◆ Work to be completed: Restate word for word the lines of the records below, starting at the line that contains "building: none -> [495,66,544,116]" and ending at the line that contains "building: [19,384,51,417] -> [52,289,77,317]", with both of those lines included and nothing else.

◆ Task material:
::::
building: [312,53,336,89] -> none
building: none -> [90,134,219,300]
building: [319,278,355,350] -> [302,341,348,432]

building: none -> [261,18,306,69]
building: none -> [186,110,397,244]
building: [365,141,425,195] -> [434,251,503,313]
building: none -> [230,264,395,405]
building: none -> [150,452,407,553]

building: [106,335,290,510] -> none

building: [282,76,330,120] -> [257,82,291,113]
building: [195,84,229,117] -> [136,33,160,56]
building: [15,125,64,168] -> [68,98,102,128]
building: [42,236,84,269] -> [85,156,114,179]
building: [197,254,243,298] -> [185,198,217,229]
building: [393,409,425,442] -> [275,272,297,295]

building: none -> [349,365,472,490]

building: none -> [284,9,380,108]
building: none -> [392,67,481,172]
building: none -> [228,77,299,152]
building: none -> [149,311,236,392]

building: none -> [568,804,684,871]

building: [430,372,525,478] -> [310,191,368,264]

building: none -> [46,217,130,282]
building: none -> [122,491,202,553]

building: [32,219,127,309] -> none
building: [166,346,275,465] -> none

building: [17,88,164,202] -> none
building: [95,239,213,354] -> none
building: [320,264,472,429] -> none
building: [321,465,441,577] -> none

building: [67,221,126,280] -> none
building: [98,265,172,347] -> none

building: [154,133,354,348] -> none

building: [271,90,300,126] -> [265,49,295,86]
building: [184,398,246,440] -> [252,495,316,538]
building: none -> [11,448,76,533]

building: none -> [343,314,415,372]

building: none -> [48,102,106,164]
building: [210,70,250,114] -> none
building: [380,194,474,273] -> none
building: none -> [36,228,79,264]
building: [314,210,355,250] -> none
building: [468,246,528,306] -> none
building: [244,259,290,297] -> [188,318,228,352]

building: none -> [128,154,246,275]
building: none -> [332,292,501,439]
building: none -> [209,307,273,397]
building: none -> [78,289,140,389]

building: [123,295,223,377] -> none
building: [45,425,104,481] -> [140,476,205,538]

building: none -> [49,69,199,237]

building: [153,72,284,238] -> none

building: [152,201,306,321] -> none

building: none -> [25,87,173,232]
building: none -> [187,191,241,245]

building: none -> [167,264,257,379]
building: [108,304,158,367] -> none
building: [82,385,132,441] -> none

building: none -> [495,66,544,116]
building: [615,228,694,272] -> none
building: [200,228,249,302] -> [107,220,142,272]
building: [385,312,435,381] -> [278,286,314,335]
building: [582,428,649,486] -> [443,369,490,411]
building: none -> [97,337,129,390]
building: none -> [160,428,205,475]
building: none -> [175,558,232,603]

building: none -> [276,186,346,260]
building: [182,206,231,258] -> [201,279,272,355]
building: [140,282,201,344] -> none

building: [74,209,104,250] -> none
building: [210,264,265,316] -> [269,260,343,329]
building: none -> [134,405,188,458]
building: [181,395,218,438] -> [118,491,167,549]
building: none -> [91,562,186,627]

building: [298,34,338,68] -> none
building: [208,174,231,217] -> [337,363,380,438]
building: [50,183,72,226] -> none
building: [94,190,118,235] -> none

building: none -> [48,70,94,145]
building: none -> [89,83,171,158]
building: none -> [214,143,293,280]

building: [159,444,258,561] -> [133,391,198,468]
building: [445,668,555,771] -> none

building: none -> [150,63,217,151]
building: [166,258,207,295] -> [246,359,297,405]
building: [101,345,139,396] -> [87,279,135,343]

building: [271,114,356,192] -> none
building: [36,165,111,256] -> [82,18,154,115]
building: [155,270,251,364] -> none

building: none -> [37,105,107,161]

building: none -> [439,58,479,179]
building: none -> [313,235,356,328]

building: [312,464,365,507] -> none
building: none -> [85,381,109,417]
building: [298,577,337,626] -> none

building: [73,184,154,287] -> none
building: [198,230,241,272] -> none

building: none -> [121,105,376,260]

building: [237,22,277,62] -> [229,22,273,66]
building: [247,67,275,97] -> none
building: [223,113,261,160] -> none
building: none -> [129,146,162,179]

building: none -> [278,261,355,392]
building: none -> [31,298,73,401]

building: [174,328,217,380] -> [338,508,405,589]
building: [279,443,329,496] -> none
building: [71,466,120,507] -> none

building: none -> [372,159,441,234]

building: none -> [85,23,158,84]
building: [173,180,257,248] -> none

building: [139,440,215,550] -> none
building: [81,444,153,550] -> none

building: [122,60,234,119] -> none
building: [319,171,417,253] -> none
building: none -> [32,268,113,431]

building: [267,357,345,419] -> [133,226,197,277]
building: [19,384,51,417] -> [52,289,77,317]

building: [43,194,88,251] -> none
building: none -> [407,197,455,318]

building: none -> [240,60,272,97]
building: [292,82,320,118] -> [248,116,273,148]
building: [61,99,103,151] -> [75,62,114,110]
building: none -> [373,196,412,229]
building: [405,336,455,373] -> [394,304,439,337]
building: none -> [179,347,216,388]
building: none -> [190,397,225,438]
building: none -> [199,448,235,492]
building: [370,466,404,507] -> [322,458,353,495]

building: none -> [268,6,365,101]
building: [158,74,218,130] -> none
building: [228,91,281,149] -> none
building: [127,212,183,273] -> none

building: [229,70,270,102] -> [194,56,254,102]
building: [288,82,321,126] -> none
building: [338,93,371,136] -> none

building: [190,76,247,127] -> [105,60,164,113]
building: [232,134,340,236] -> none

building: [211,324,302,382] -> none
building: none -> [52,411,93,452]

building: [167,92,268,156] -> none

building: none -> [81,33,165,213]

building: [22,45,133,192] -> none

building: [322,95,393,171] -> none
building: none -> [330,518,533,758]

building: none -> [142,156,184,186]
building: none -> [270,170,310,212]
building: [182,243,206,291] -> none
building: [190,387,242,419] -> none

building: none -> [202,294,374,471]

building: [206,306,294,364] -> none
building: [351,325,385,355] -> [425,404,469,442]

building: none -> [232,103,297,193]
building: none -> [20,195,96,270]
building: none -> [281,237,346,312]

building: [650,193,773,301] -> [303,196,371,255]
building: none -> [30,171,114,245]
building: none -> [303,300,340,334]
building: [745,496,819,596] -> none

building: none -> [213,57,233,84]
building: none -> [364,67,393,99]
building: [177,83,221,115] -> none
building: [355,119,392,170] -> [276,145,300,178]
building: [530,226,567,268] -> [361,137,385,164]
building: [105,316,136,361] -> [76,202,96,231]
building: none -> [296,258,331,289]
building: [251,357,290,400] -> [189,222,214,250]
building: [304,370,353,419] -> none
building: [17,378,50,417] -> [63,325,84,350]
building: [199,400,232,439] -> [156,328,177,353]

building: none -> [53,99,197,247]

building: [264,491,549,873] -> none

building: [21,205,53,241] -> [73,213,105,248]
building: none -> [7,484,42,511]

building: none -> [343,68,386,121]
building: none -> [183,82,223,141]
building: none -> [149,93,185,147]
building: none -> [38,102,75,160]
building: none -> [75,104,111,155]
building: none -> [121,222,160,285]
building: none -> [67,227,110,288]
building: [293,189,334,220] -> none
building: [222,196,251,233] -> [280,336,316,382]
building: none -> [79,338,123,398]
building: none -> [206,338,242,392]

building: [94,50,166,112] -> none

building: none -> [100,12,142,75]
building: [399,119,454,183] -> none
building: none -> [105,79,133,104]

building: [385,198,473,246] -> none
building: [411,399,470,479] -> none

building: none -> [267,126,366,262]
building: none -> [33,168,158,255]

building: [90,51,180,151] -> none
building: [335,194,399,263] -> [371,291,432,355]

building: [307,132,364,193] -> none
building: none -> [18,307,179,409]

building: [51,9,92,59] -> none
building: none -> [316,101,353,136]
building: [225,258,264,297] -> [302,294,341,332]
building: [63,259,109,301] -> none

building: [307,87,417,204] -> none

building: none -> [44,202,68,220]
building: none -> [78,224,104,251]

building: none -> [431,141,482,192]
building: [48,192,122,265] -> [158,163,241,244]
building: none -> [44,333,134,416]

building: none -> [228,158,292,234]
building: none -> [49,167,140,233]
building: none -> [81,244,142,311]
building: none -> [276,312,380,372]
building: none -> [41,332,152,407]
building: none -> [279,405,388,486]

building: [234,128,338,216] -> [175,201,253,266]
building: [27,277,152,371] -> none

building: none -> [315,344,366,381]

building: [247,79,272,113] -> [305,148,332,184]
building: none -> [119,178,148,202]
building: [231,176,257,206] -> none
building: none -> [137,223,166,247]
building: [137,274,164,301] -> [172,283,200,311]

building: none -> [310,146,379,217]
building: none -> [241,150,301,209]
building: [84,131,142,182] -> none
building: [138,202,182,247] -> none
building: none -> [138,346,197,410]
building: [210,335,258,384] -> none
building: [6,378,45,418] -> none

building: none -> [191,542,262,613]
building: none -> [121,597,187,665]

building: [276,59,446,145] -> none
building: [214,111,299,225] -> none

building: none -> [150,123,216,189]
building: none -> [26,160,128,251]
::::
◆ Solution:
building: none -> [495,66,544,116]
building: [615,228,694,272] -> none
building: [200,228,249,302] -> [107,220,142,272]
building: [385,312,435,381] -> [278,286,314,335]
building: [582,428,649,486] -> [443,369,490,411]
building: none -> [97,337,129,390]
building: none -> [160,428,205,475]
building: none -> [175,558,232,603]

building: none -> [276,186,346,260]
building: [182,206,231,258] -> [201,279,272,355]
building: [140,282,201,344] -> none

building: [74,209,104,250] -> none
building: [210,264,265,316] -> [269,260,343,329]
building: none -> [134,405,188,458]
building: [181,395,218,438] -> [118,491,167,549]
building: none -> [91,562,186,627]

building: [298,34,338,68] -> none
building: [208,174,231,217] -> [337,363,380,438]
building: [50,183,72,226] -> none
building: [94,190,118,235] -> none

building: none -> [48,70,94,145]
building: none -> [89,83,171,158]
building: none -> [214,143,293,280]

building: [159,444,258,561] -> [133,391,198,468]
building: [445,668,555,771] -> none

building: none -> [150,63,217,151]
building: [166,258,207,295] -> [246,359,297,405]
building: [101,345,139,396] -> [87,279,135,343]

building: [271,114,356,192] -> none
building: [36,165,111,256] -> [82,18,154,115]
building: [155,270,251,364] -> none

building: none -> [37,105,107,161]

building: none -> [439,58,479,179]
building: none -> [313,235,356,328]

building: [312,464,365,507] -> none
building: none -> [85,381,109,417]
building: [298,577,337,626] -> none

building: [73,184,154,287] -> none
building: [198,230,241,272] -> none

building: none -> [121,105,376,260]

building: [237,22,277,62] -> [229,22,273,66]
building: [247,67,275,97] -> none
building: [223,113,261,160] -> none
building: none -> [129,146,162,179]

building: none -> [278,261,355,392]
building: none -> [31,298,73,401]

building: [174,328,217,380] -> [338,508,405,589]
building: [279,443,329,496] -> none
building: [71,466,120,507] -> none

building: none -> [372,159,441,234]

building: none -> [85,23,158,84]
building: [173,180,257,248] -> none

building: [139,440,215,550] -> none
building: [81,444,153,550] -> none

building: [122,60,234,119] -> none
building: [319,171,417,253] -> none
building: none -> [32,268,113,431]

building: [267,357,345,419] -> [133,226,197,277]
building: [19,384,51,417] -> [52,289,77,317]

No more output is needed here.